WORK TASK >>
Nothing but the lines from the one with "RGB2 pin R: D6 -> D7" through the end of the records may appear in the answer, each reproduced exactly, pictures omitted.

DATA TO USE >>
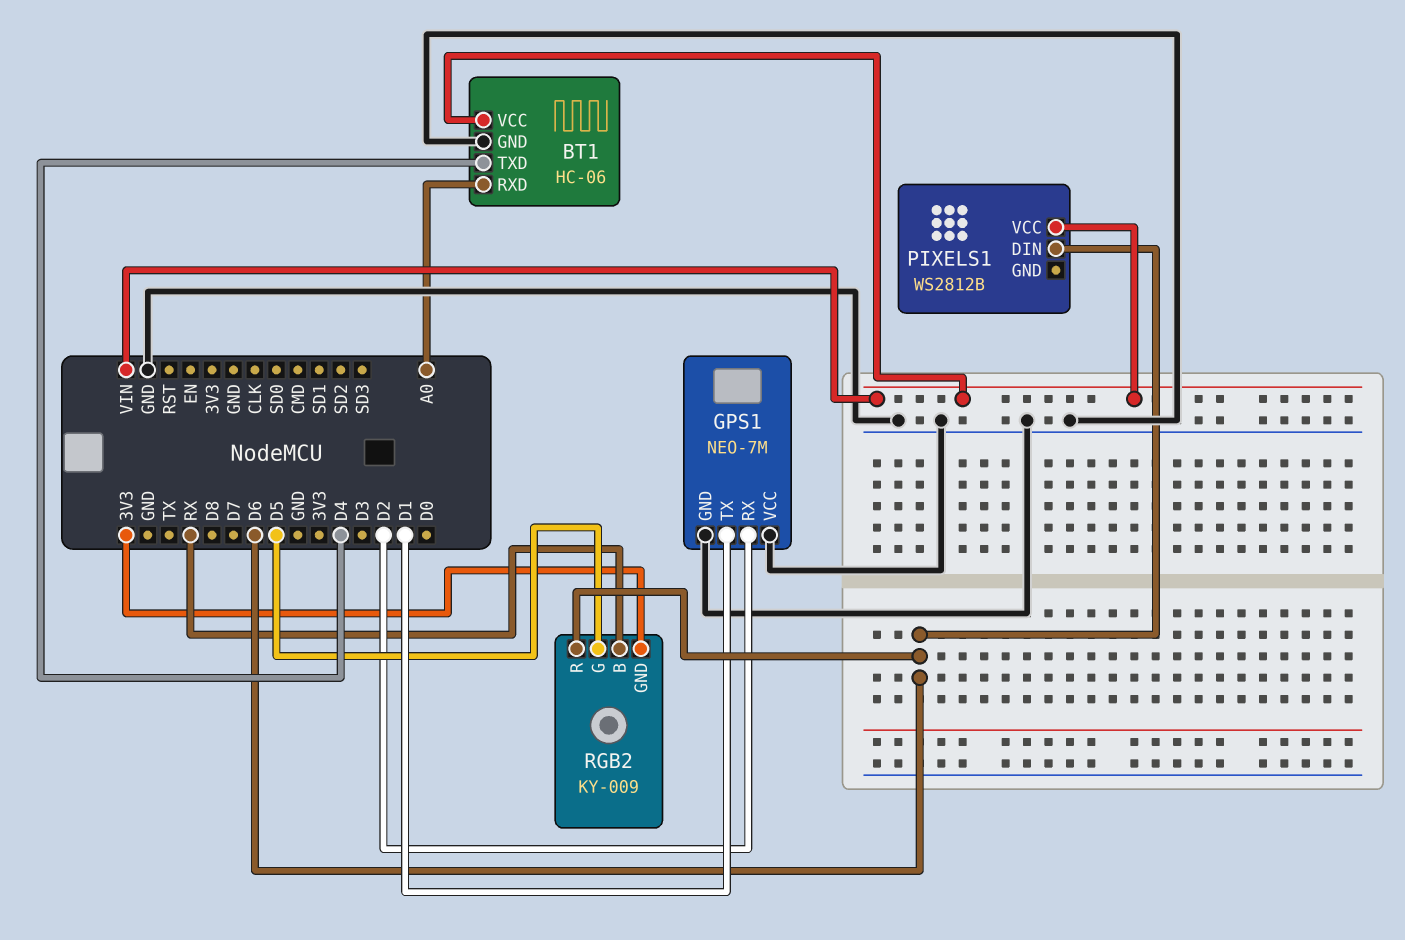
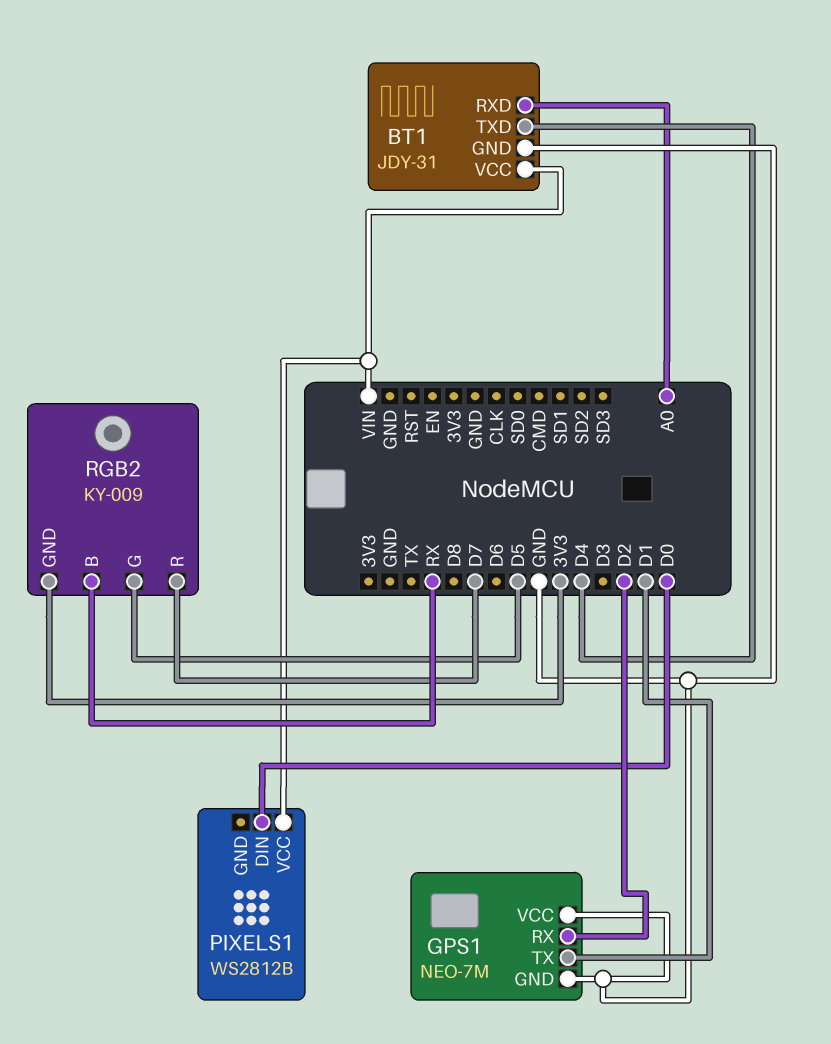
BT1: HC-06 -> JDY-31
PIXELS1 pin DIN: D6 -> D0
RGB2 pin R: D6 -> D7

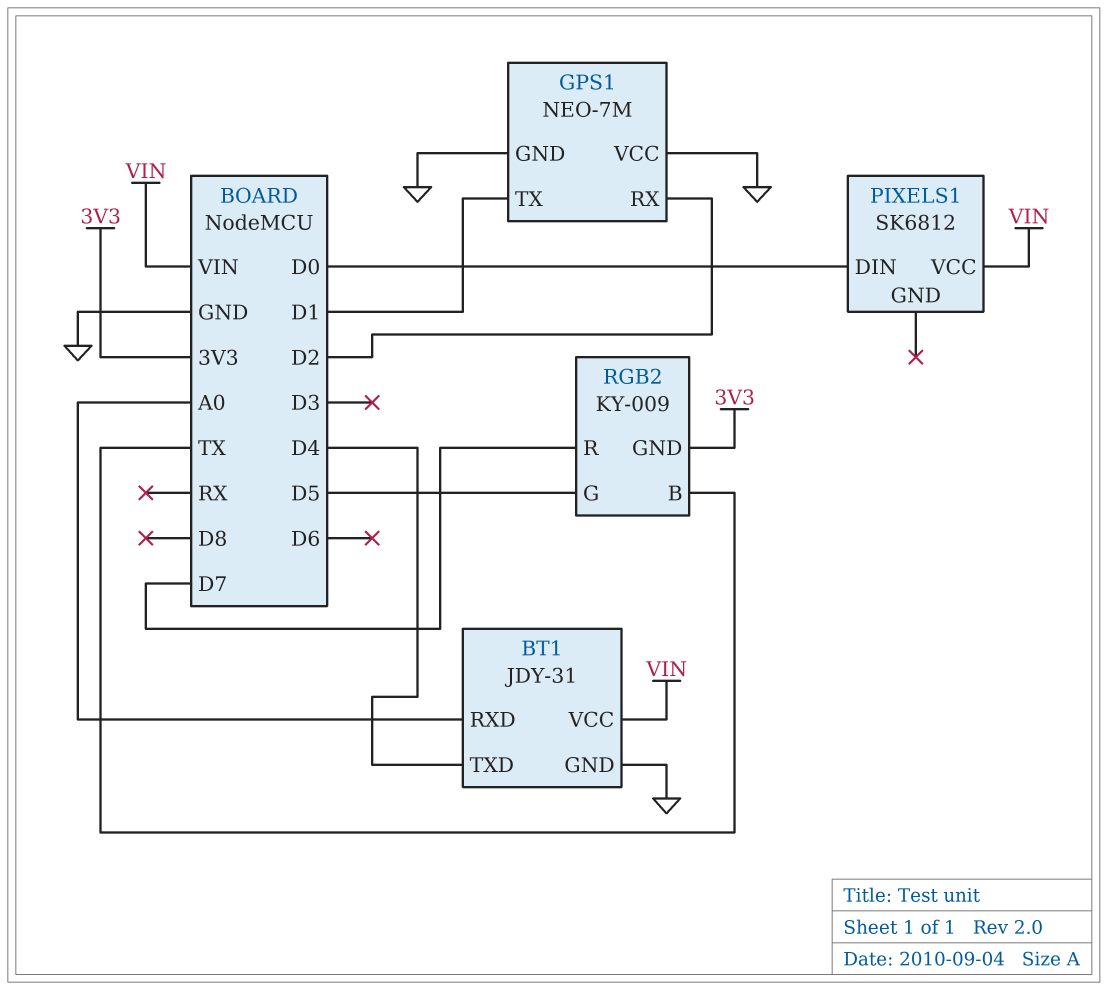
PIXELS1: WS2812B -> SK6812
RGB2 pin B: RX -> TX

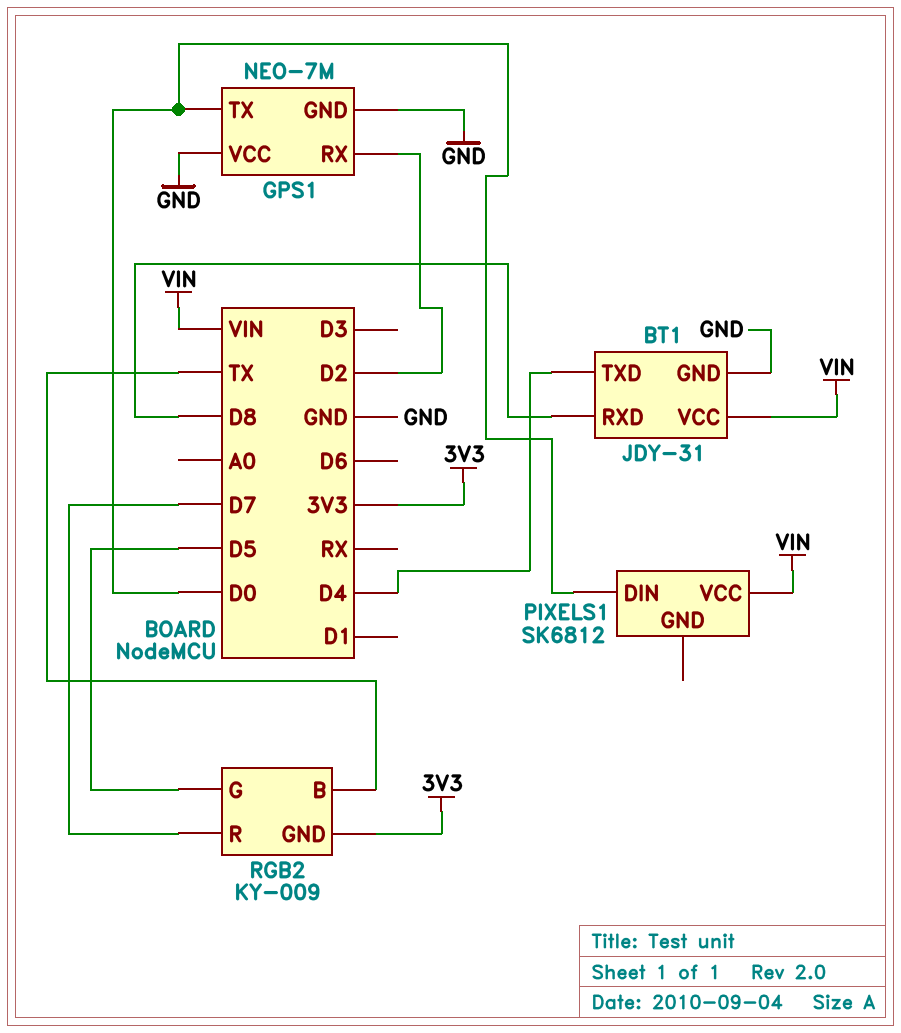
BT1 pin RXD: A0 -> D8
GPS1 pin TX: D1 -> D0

THE ANSWER >>
RGB2 pin R: D6 -> D7

PIXELS1: WS2812B -> SK6812
RGB2 pin B: RX -> TX

BT1 pin RXD: A0 -> D8
GPS1 pin TX: D1 -> D0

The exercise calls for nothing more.